Images are to be left out; everything else in the listing should be repeated exactly.

DATA PROVIDED
********

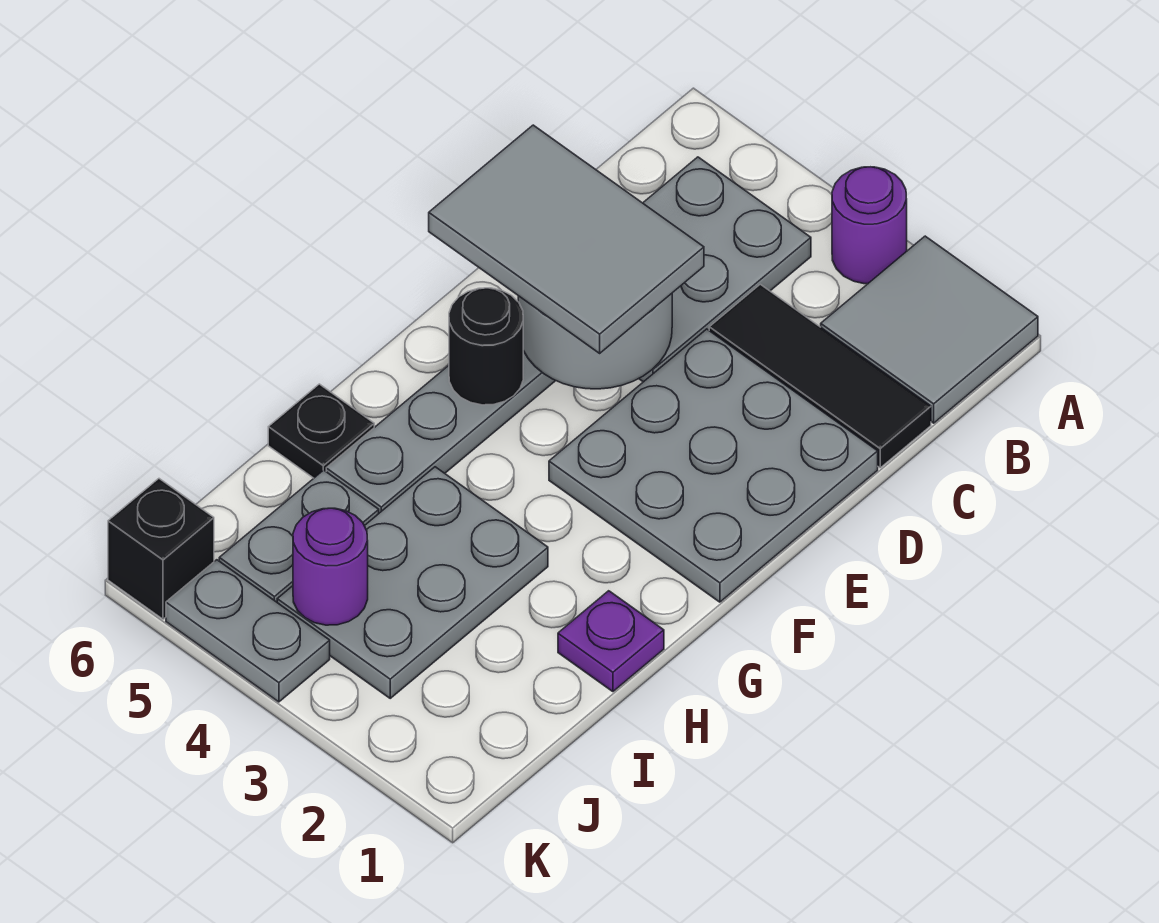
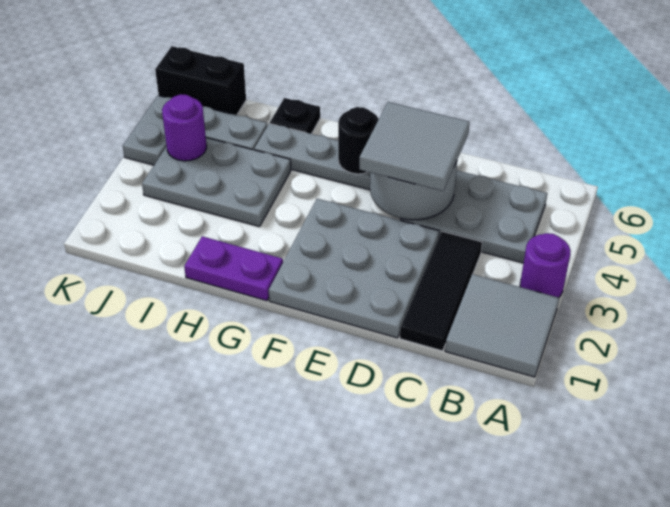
grey tile D4:E6 level 3 -> grey tile D4:E5 level 3
purple plate H1 level 1 -> purple plate G1:H1 level 1
black brick K6 level 1 -> black brick J6:K6 level 1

********

TASK RESPONSE
grey tile D4:E6 level 3 -> grey tile D4:E5 level 3
purple plate H1 level 1 -> purple plate G1:H1 level 1
black brick K6 level 1 -> black brick J6:K6 level 1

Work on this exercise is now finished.